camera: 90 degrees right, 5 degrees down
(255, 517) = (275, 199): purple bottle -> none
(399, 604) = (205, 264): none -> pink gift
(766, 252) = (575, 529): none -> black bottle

---

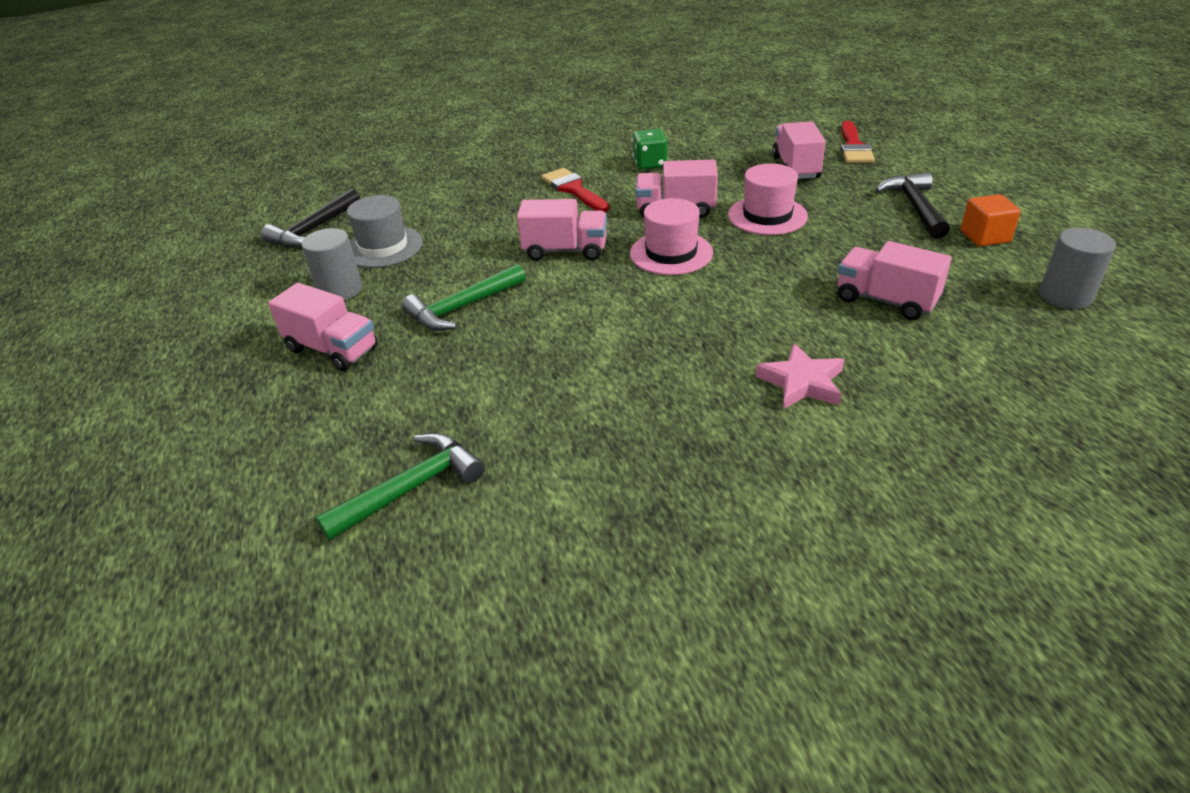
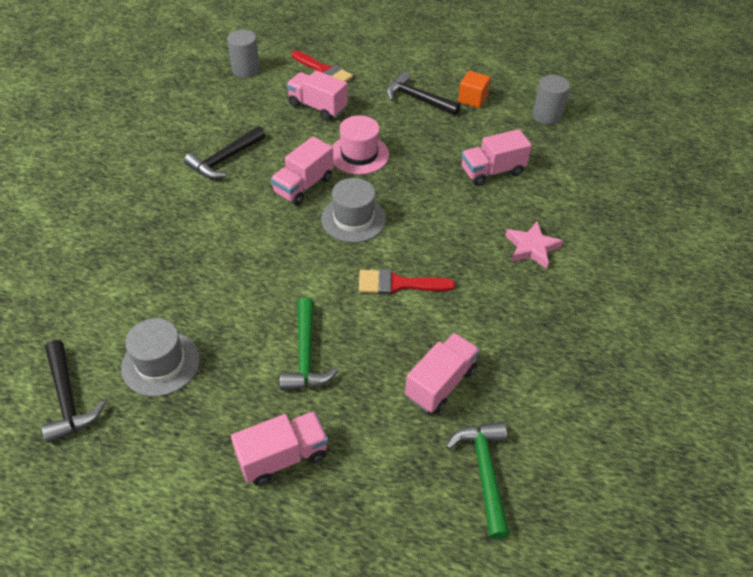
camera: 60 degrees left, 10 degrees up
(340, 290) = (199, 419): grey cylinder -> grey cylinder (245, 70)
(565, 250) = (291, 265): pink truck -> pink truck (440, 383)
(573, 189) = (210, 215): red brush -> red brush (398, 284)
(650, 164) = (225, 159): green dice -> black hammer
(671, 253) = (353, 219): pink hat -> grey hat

* **What the task requires**:
All that is wanted is a faithful reproduction of the line above with "camera: 60 degrees left, 10 degrees up", the line with "(671, 253) = (353, 219): pink hat -> grey hat", and every line in between.

* **Exercise result**:
camera: 60 degrees left, 10 degrees up
(340, 290) = (199, 419): grey cylinder -> grey cylinder (245, 70)
(565, 250) = (291, 265): pink truck -> pink truck (440, 383)
(573, 189) = (210, 215): red brush -> red brush (398, 284)
(650, 164) = (225, 159): green dice -> black hammer
(671, 253) = (353, 219): pink hat -> grey hat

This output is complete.